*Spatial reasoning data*
== Segment start ==
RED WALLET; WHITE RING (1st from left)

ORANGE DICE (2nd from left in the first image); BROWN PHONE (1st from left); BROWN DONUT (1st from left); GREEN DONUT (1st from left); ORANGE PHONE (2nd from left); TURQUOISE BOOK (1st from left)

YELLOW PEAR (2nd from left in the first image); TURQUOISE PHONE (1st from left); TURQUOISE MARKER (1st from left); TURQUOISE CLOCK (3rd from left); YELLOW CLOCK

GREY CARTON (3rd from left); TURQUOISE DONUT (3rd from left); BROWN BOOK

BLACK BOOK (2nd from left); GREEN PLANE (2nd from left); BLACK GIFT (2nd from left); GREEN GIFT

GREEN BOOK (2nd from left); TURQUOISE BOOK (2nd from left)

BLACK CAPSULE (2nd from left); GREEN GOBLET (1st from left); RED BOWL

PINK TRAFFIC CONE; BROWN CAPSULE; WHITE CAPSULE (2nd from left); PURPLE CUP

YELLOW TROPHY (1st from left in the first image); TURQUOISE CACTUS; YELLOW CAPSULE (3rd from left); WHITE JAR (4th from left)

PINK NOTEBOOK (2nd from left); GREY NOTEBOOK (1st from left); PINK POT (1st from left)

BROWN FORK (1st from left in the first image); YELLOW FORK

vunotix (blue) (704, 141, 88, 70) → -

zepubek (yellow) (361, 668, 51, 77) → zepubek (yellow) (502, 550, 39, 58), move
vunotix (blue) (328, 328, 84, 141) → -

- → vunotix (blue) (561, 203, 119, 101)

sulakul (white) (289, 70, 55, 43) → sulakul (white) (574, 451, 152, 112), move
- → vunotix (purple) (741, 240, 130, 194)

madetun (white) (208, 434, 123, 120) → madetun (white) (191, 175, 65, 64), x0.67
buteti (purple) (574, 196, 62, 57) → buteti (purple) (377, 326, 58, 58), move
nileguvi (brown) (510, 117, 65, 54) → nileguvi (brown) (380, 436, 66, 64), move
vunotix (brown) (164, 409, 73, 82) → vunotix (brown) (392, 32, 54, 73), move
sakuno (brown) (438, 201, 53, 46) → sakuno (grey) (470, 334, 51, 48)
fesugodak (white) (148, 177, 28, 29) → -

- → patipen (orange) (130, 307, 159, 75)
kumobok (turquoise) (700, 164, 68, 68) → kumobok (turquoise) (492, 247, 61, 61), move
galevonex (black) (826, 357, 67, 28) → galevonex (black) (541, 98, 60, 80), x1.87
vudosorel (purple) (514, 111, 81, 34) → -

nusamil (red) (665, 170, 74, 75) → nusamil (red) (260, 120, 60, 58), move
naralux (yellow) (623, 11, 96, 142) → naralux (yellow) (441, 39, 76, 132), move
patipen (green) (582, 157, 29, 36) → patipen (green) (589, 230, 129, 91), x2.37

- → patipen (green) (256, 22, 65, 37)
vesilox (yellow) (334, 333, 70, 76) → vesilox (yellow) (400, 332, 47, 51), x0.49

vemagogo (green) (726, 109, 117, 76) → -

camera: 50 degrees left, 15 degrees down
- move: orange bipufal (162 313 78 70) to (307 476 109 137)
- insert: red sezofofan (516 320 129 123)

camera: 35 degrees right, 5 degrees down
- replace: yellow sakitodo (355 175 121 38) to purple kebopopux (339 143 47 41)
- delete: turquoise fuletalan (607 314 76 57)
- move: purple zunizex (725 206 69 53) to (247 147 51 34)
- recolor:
== Segment end ==
*The problem*
Could you retype all of the records above exactly as they appear?

*Answer to the problem*
RED WALLET; WHITE RING (1st from left)

ORANGE DICE (2nd from left in the first image); BROWN PHONE (1st from left); BROWN DONUT (1st from left); GREEN DONUT (1st from left); ORANGE PHONE (2nd from left); TURQUOISE BOOK (1st from left)

YELLOW PEAR (2nd from left in the first image); TURQUOISE PHONE (1st from left); TURQUOISE MARKER (1st from left); TURQUOISE CLOCK (3rd from left); YELLOW CLOCK

GREY CARTON (3rd from left); TURQUOISE DONUT (3rd from left); BROWN BOOK

BLACK BOOK (2nd from left); GREEN PLANE (2nd from left); BLACK GIFT (2nd from left); GREEN GIFT

GREEN BOOK (2nd from left); TURQUOISE BOOK (2nd from left)

BLACK CAPSULE (2nd from left); GREEN GOBLET (1st from left); RED BOWL

PINK TRAFFIC CONE; BROWN CAPSULE; WHITE CAPSULE (2nd from left); PURPLE CUP

YELLOW TROPHY (1st from left in the first image); TURQUOISE CACTUS; YELLOW CAPSULE (3rd from left); WHITE JAR (4th from left)

PINK NOTEBOOK (2nd from left); GREY NOTEBOOK (1st from left); PINK POT (1st from left)

BROWN FORK (1st from left in the first image); YELLOW FORK

vunotix (blue) (704, 141, 88, 70) → -

zepubek (yellow) (361, 668, 51, 77) → zepubek (yellow) (502, 550, 39, 58), move
vunotix (blue) (328, 328, 84, 141) → -

- → vunotix (blue) (561, 203, 119, 101)

sulakul (white) (289, 70, 55, 43) → sulakul (white) (574, 451, 152, 112), move
- → vunotix (purple) (741, 240, 130, 194)

madetun (white) (208, 434, 123, 120) → madetun (white) (191, 175, 65, 64), x0.67
buteti (purple) (574, 196, 62, 57) → buteti (purple) (377, 326, 58, 58), move
nileguvi (brown) (510, 117, 65, 54) → nileguvi (brown) (380, 436, 66, 64), move
vunotix (brown) (164, 409, 73, 82) → vunotix (brown) (392, 32, 54, 73), move
sakuno (brown) (438, 201, 53, 46) → sakuno (grey) (470, 334, 51, 48)
fesugodak (white) (148, 177, 28, 29) → -

- → patipen (orange) (130, 307, 159, 75)
kumobok (turquoise) (700, 164, 68, 68) → kumobok (turquoise) (492, 247, 61, 61), move
galevonex (black) (826, 357, 67, 28) → galevonex (black) (541, 98, 60, 80), x1.87
vudosorel (purple) (514, 111, 81, 34) → -

nusamil (red) (665, 170, 74, 75) → nusamil (red) (260, 120, 60, 58), move
naralux (yellow) (623, 11, 96, 142) → naralux (yellow) (441, 39, 76, 132), move
patipen (green) (582, 157, 29, 36) → patipen (green) (589, 230, 129, 91), x2.37

- → patipen (green) (256, 22, 65, 37)
vesilox (yellow) (334, 333, 70, 76) → vesilox (yellow) (400, 332, 47, 51), x0.49

vemagogo (green) (726, 109, 117, 76) → -

camera: 50 degrees left, 15 degrees down
- move: orange bipufal (162 313 78 70) to (307 476 109 137)
- insert: red sezofofan (516 320 129 123)

camera: 35 degrees right, 5 degrees down
- replace: yellow sakitodo (355 175 121 38) to purple kebopopux (339 143 47 41)
- delete: turquoise fuletalan (607 314 76 57)
- move: purple zunizex (725 206 69 53) to (247 147 51 34)
- recolor:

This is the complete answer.